▼▼▼

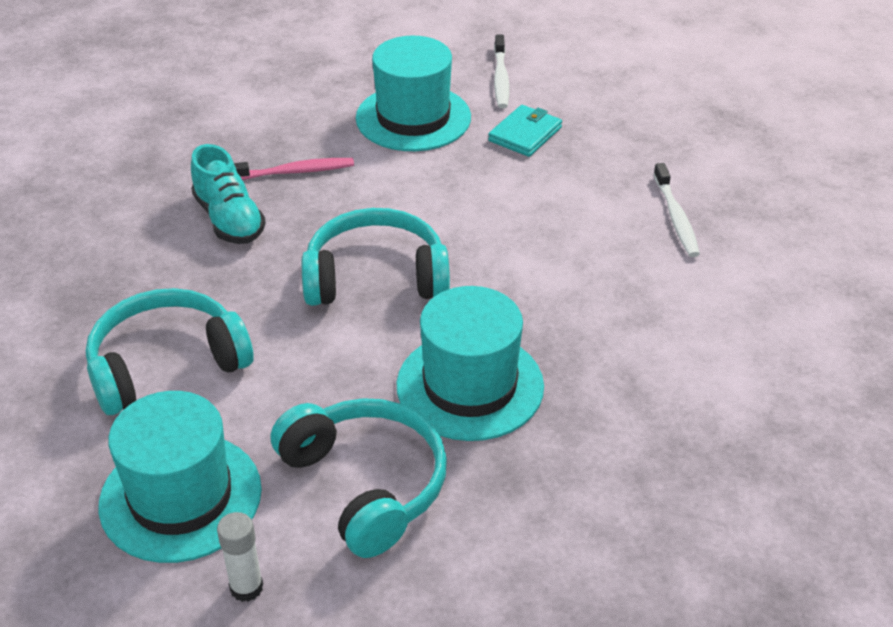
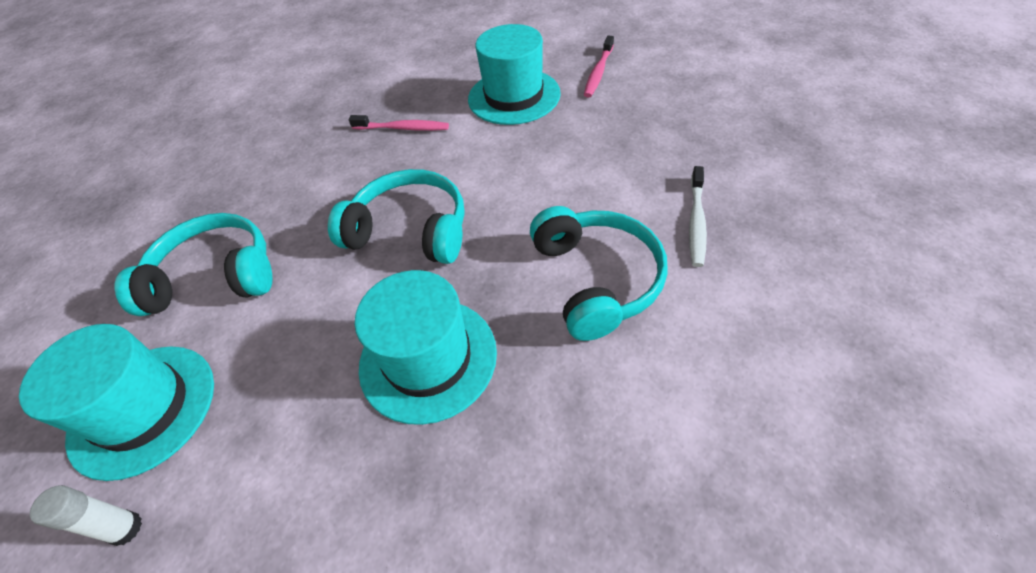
camera: 25 degrees right, 10 degrees up
(229, 219) = (335, 160): turquoise shoe -> none
(365, 484) = (284, 443): turquoise headphones -> turquoise headphones (596, 279)
(501, 78) = (598, 72): white toothbrush -> pink toothbrush
(525, 134) = (595, 122): turquoise wallet -> none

▲▲▲

Exercise brief ▸ Pull out every line above that holds the word "turquoise".

Solution for this exercise ▸
(229, 219) = (335, 160): turquoise shoe -> none
(365, 484) = (284, 443): turquoise headphones -> turquoise headphones (596, 279)
(525, 134) = (595, 122): turquoise wallet -> none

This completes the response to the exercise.